> Activity
Line by line, set down all the data below exactly, omitting any picture.

---+---

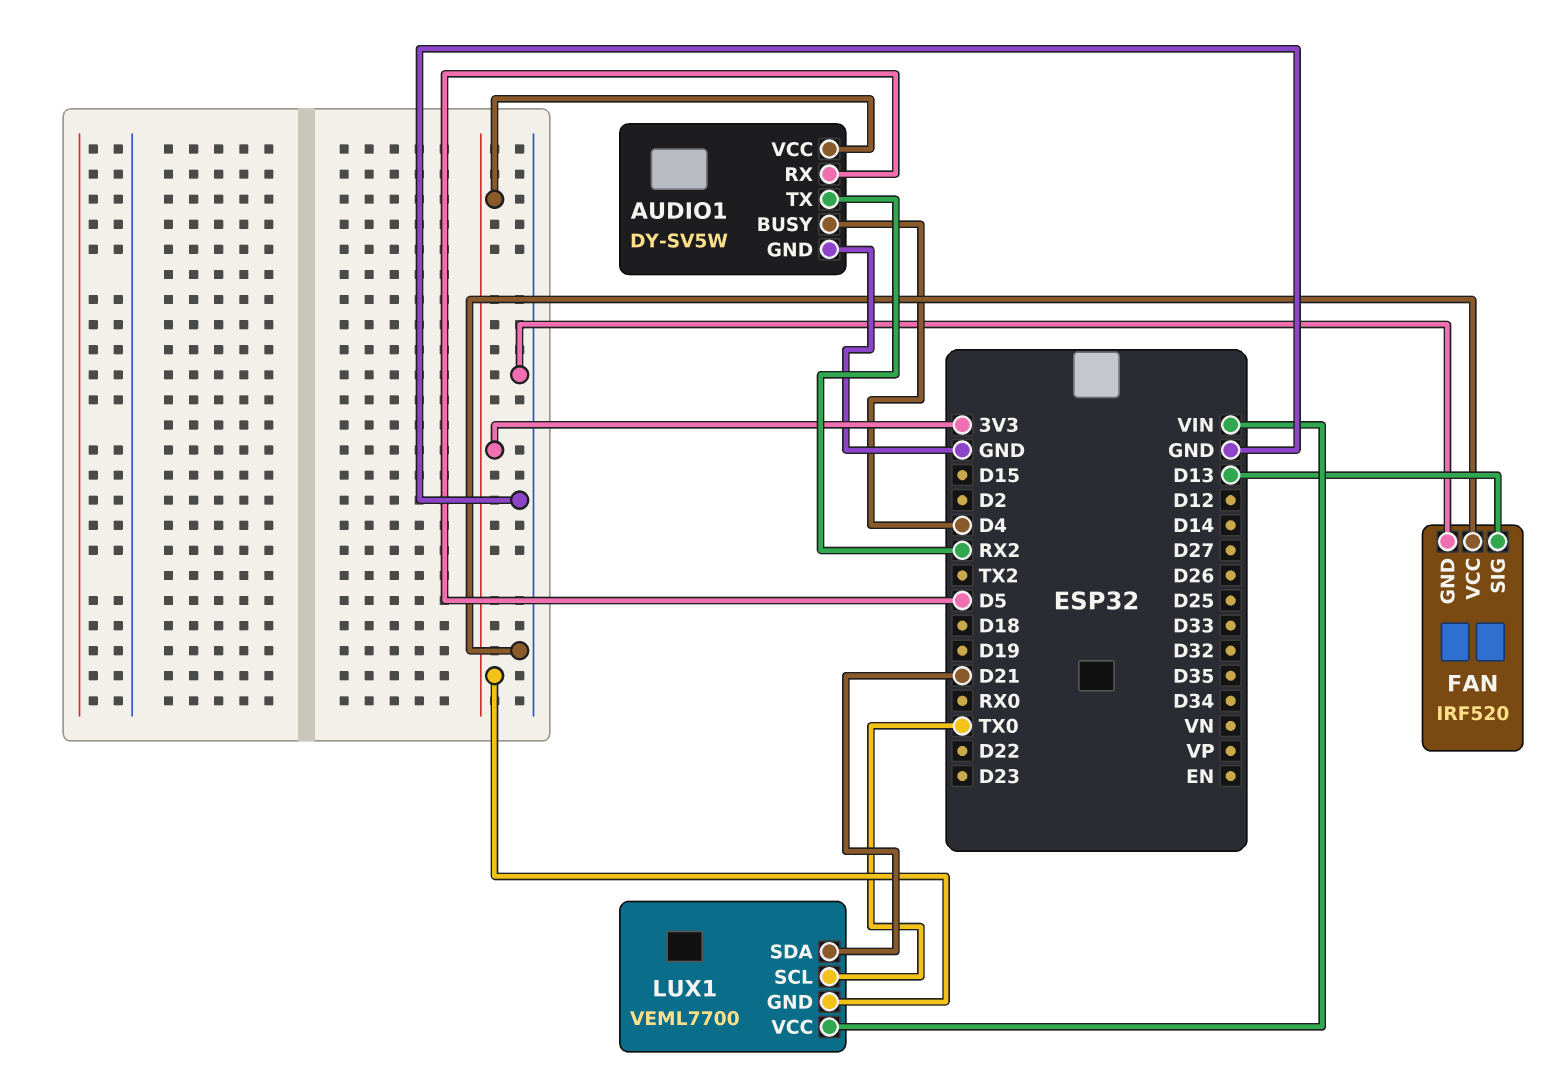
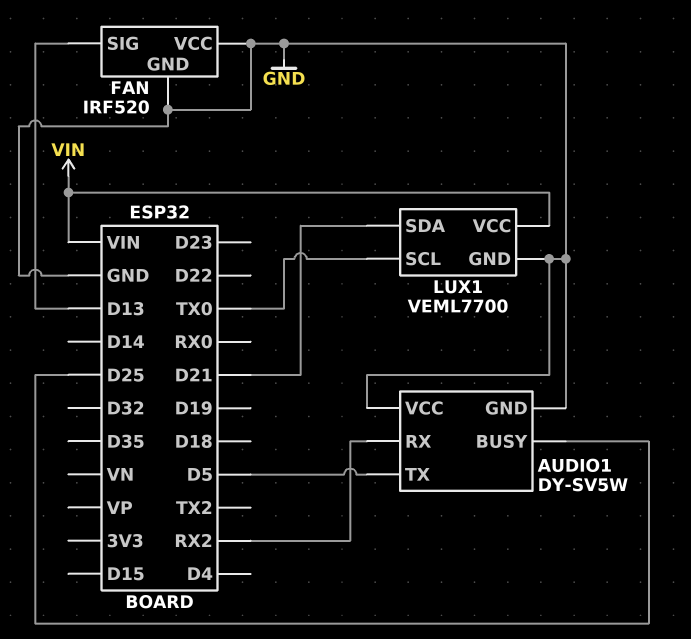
AUDIO1 pin BUSY: D4 -> D25
AUDIO1 pin RX: D5 -> RX2
AUDIO1 pin TX: RX2 -> D5
AUDIO1 pin VCC: 3V3 -> GND
LUX1 pin GND: 3V3 -> GND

---+---

> Output of the task
AUDIO1 pin BUSY: D4 -> D25
AUDIO1 pin RX: D5 -> RX2
AUDIO1 pin TX: RX2 -> D5
AUDIO1 pin VCC: 3V3 -> GND
LUX1 pin GND: 3V3 -> GND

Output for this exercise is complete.